Task requirements:
Find every line below where the word "moved" occurs. Then say how many there are, giving only the number.

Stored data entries
• • • • •

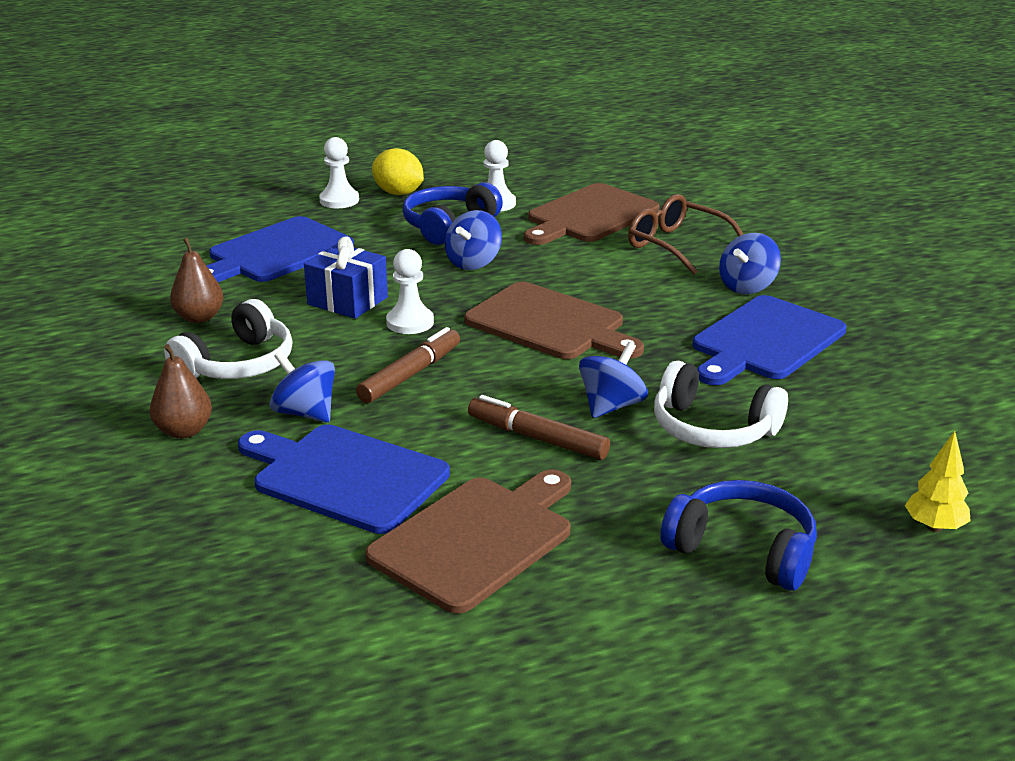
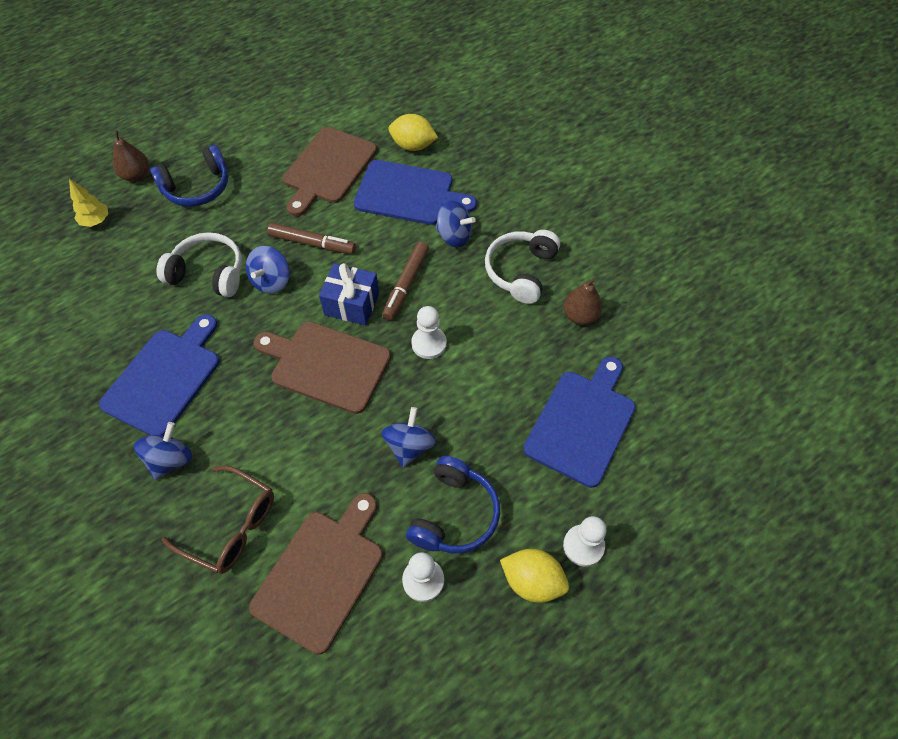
camera: 165 degrees right, 30 degrees up
brown pear [150,344,212,439] -> brown pear moved to [113,130,149,182]
blue gift [304,236,388,319] -> blue gift moved to [319,263,379,325]
blue headphones [661,480,817,591] -> blue headphones turned 45 degrees counterclockwise [150,145,228,207]
none -> yellow lemon [388,114,438,151]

• • • • •

Task solution:
2